[INFORMATION SHOWN]:
↓↓↓
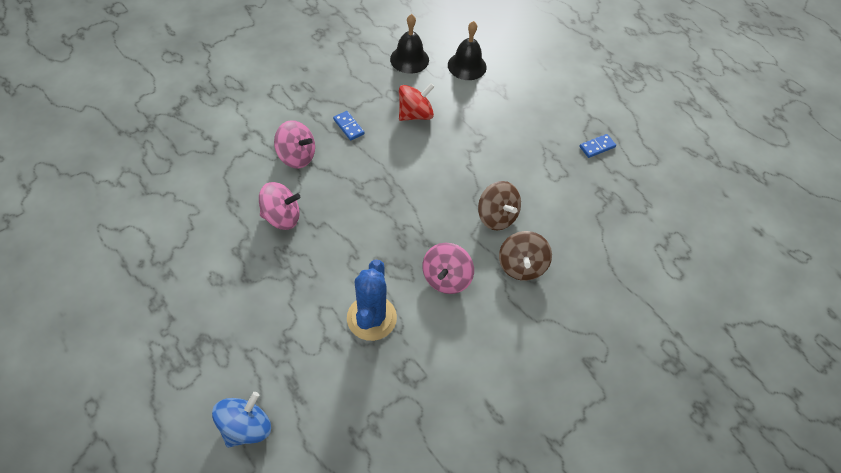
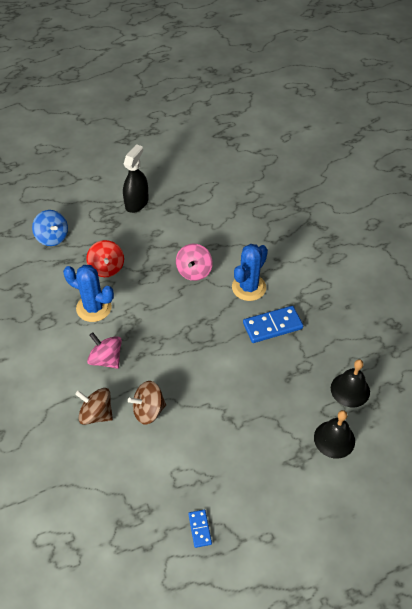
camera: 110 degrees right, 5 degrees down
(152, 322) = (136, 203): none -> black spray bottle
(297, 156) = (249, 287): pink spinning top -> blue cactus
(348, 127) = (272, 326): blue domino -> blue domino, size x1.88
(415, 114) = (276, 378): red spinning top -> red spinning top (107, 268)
↑↑↑
↓↓↓
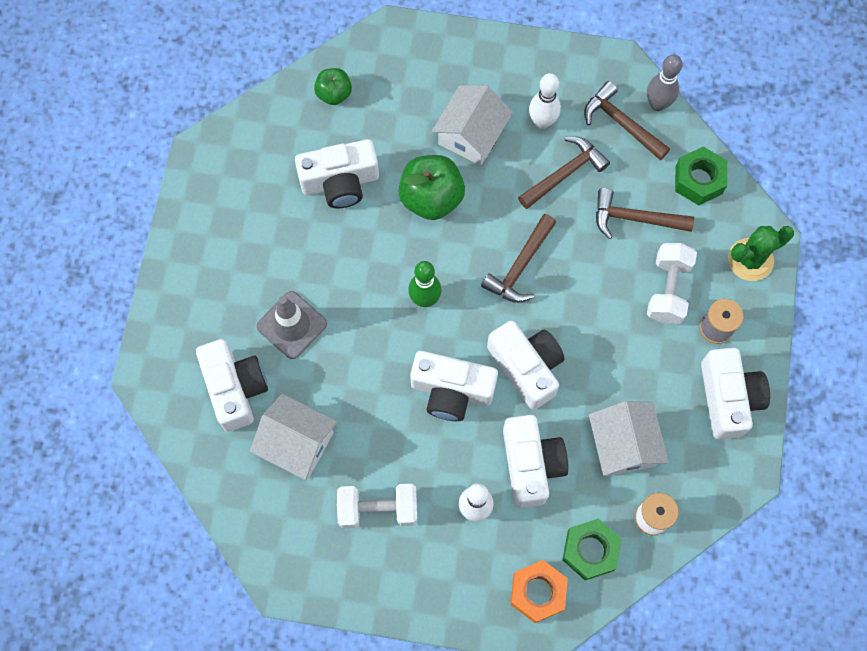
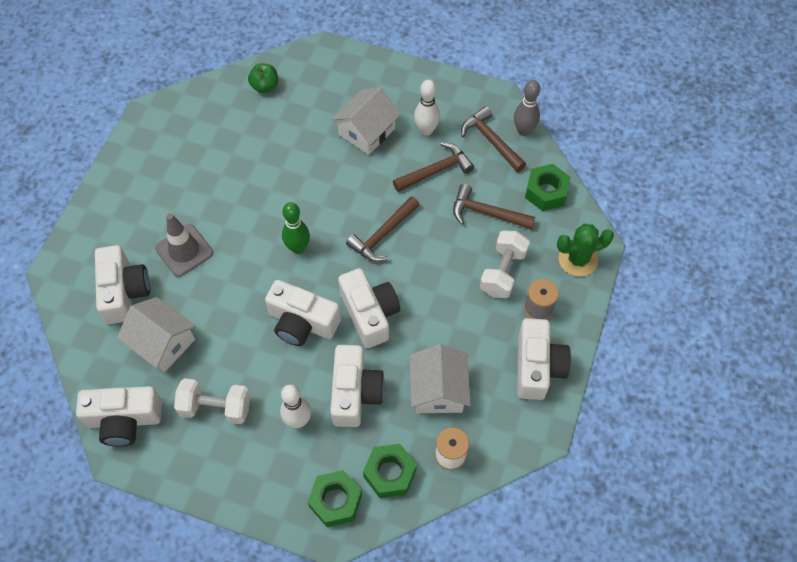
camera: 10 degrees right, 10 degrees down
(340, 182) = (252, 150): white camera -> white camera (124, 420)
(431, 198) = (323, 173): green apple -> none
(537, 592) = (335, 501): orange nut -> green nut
↑↑↑
[WHAT YOU NEED TO DO]: The required output is the stretch of entries above from the line containing "camera: 10 degrees right, 10 degrees down" through the line containing "(537, 592) = (335, 501): orange", reproduced exactly.

[ANSWER BELOW]:
camera: 10 degrees right, 10 degrees down
(340, 182) = (252, 150): white camera -> white camera (124, 420)
(431, 198) = (323, 173): green apple -> none
(537, 592) = (335, 501): orange nut -> green nut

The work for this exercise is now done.